Exercise aim =
Beginning with the line that holds "R10: none -> 300k (GND, RESET)", set down each line of the data below through the very last, exactly as given, and nothing beyond that.
═══ Data for this exercise ═══
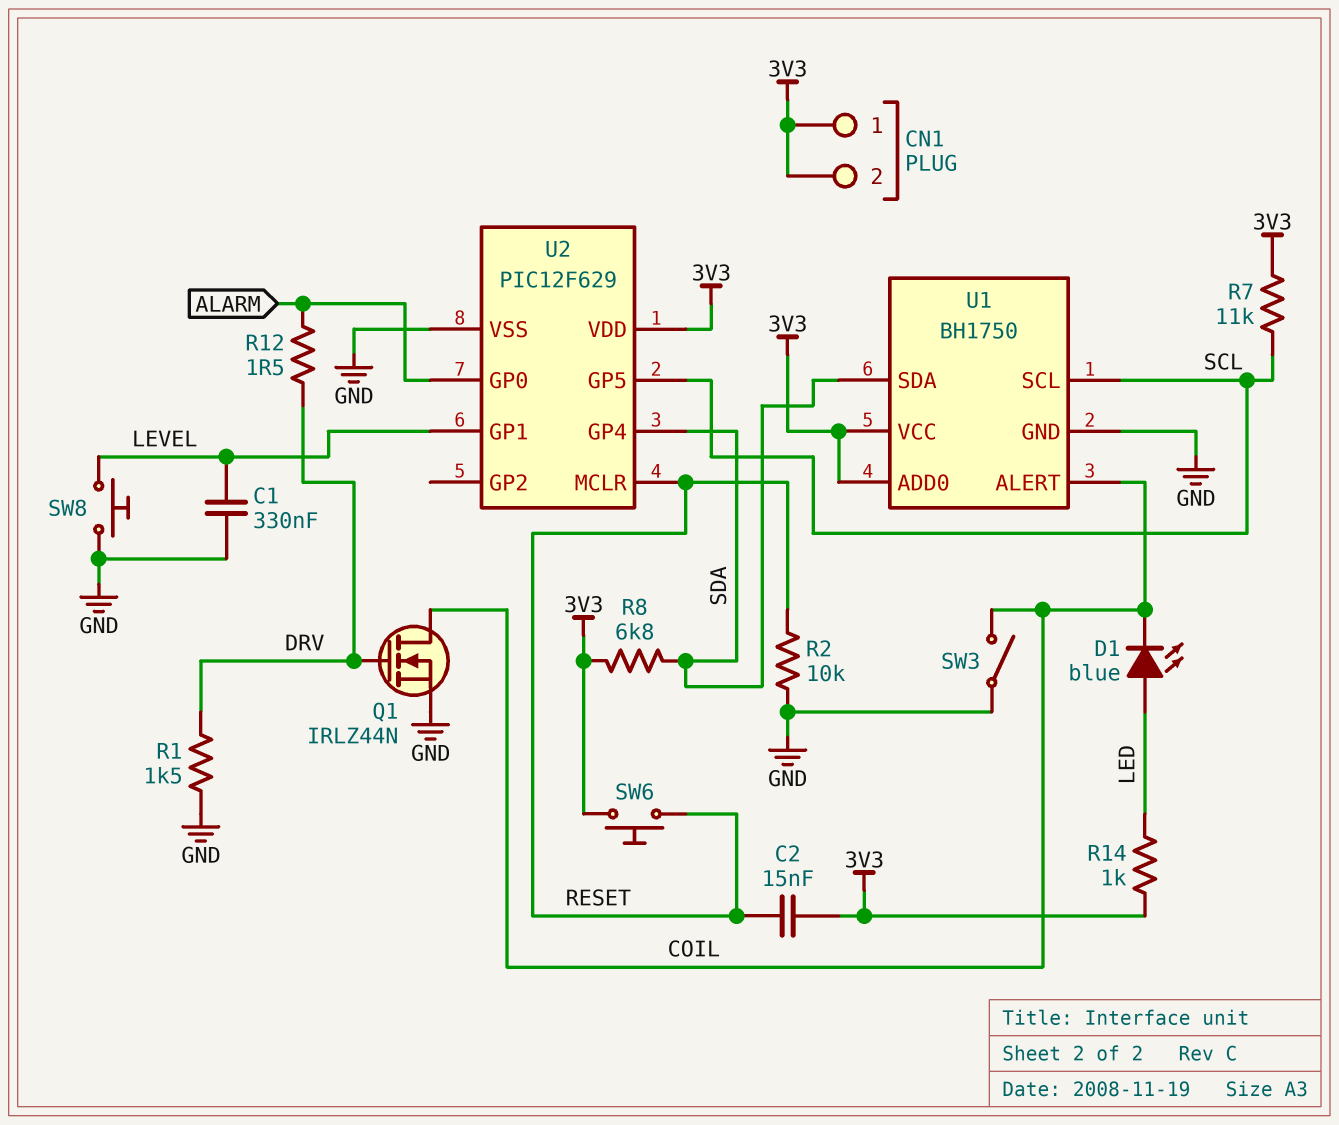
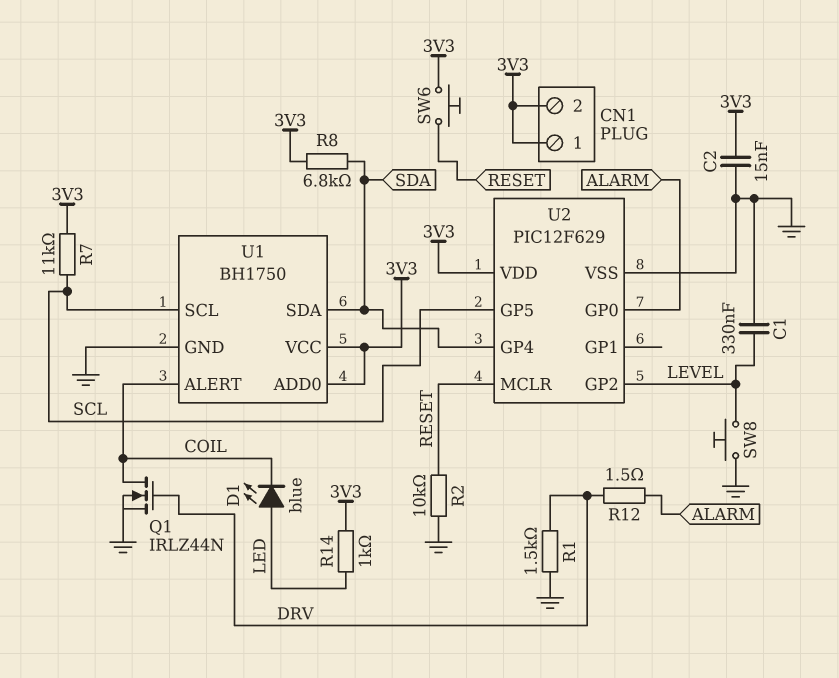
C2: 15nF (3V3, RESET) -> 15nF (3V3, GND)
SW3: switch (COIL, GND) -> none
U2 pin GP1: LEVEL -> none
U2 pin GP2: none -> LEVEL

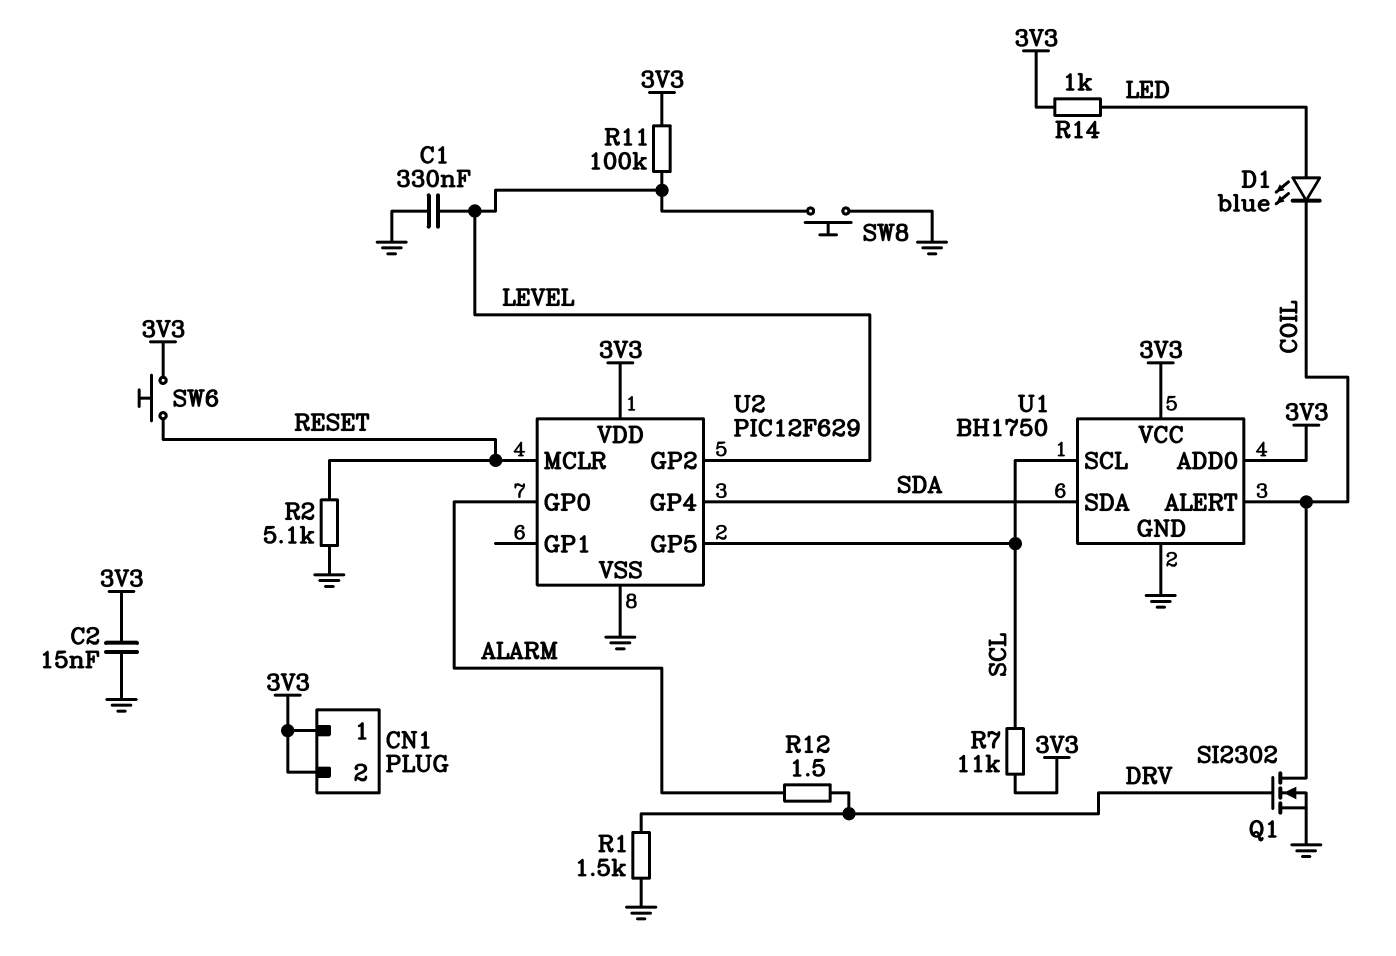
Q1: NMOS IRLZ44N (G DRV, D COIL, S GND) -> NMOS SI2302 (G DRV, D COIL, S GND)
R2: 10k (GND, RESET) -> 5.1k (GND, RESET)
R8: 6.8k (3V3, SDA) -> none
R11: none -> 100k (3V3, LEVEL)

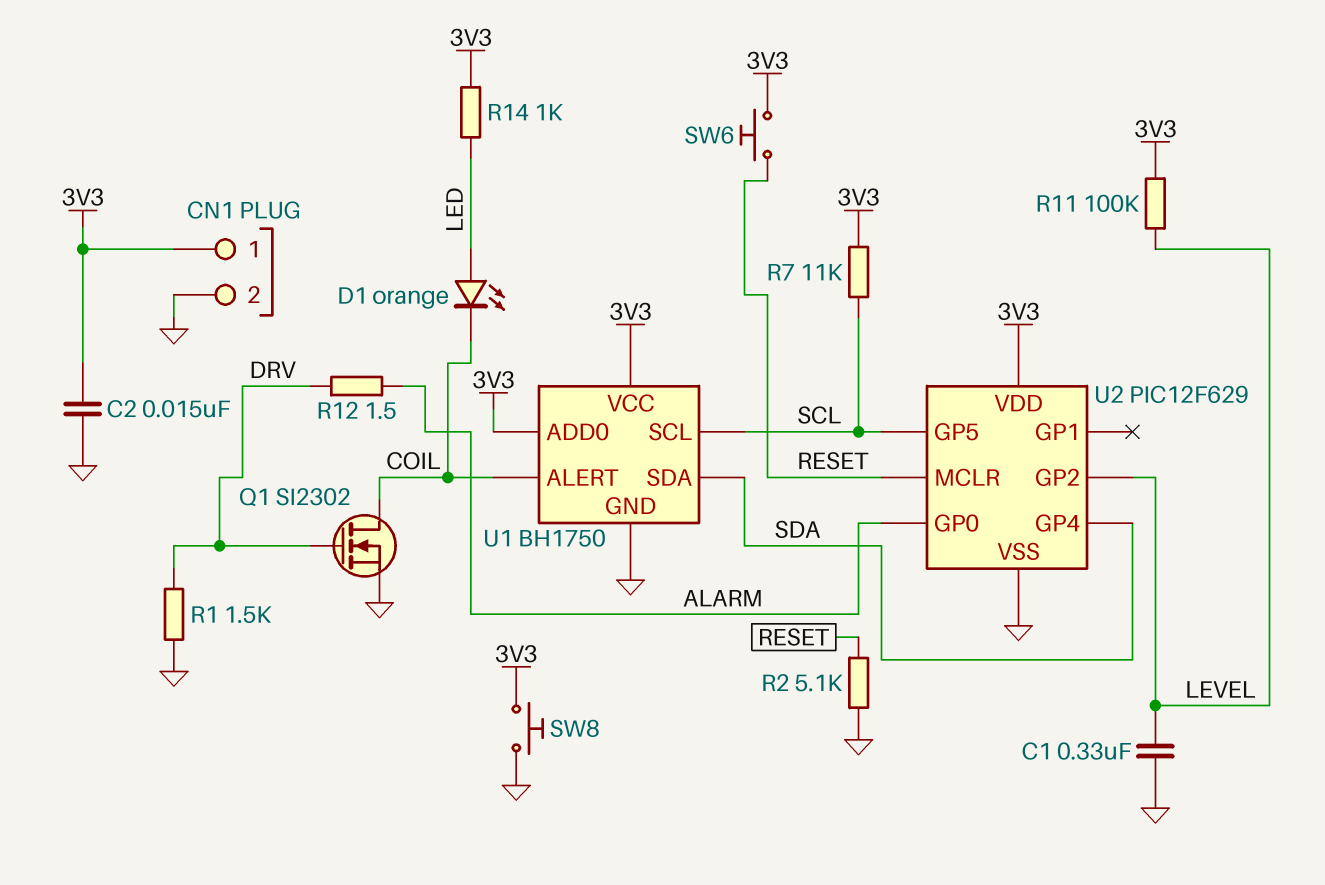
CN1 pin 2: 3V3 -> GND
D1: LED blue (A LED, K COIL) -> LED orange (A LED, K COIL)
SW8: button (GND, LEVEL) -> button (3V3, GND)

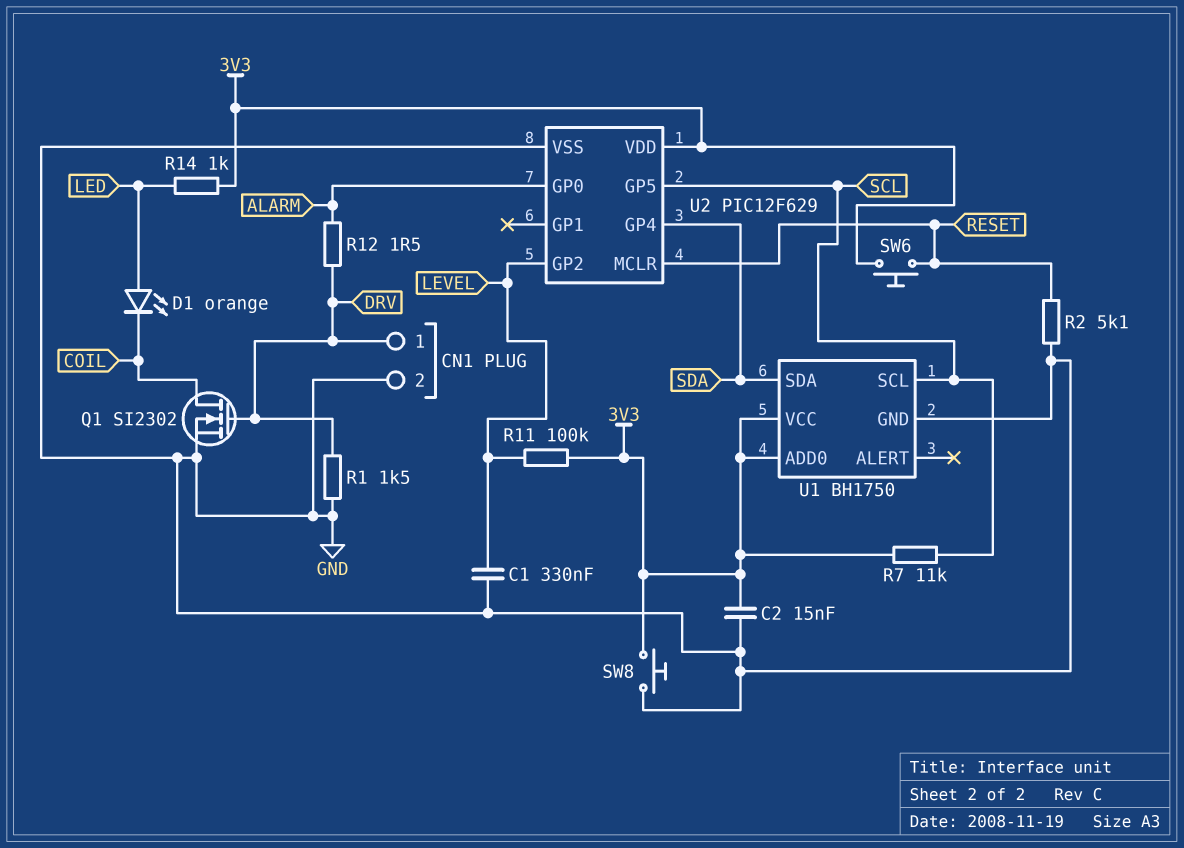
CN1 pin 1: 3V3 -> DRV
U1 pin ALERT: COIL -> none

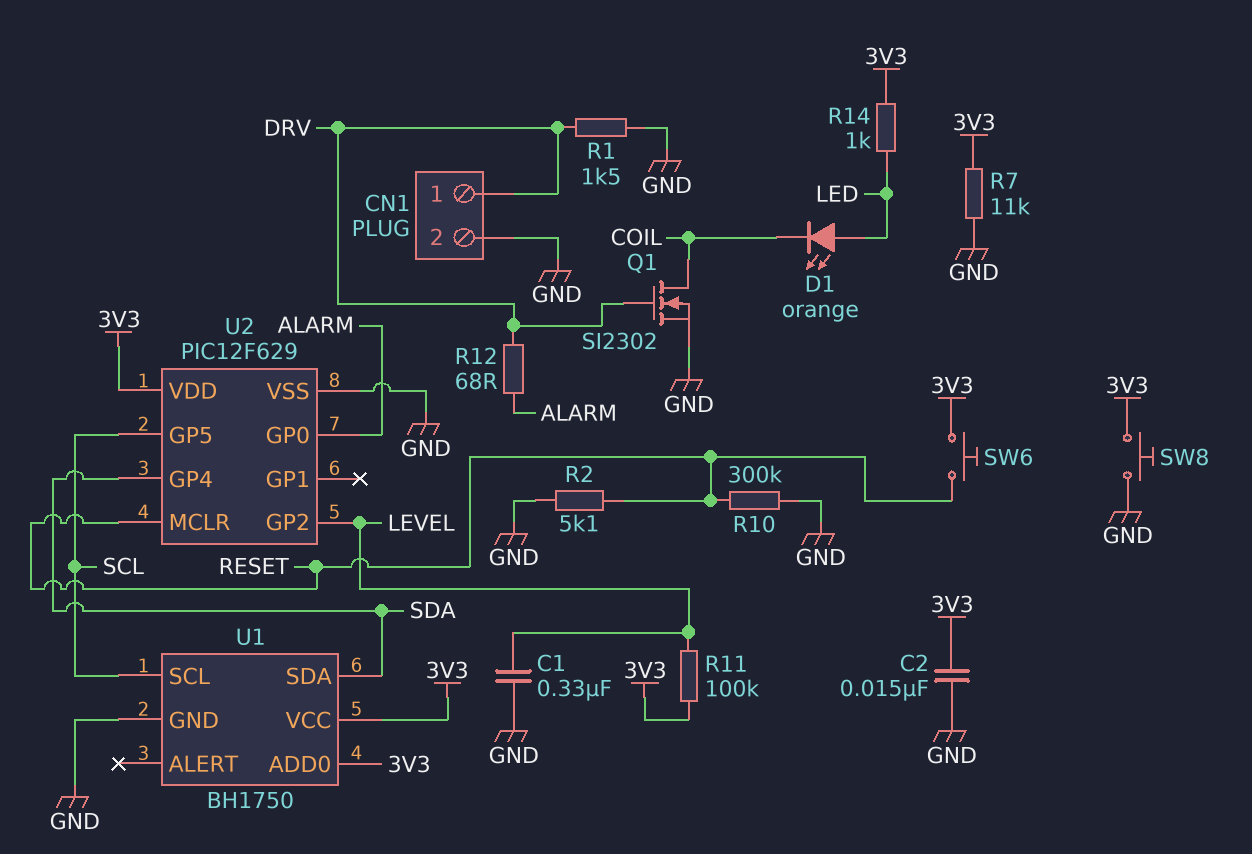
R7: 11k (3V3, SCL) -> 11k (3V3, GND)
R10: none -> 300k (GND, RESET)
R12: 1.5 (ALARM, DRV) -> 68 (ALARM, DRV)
═══
Response to the task =
R10: none -> 300k (GND, RESET)
R12: 1.5 (ALARM, DRV) -> 68 (ALARM, DRV)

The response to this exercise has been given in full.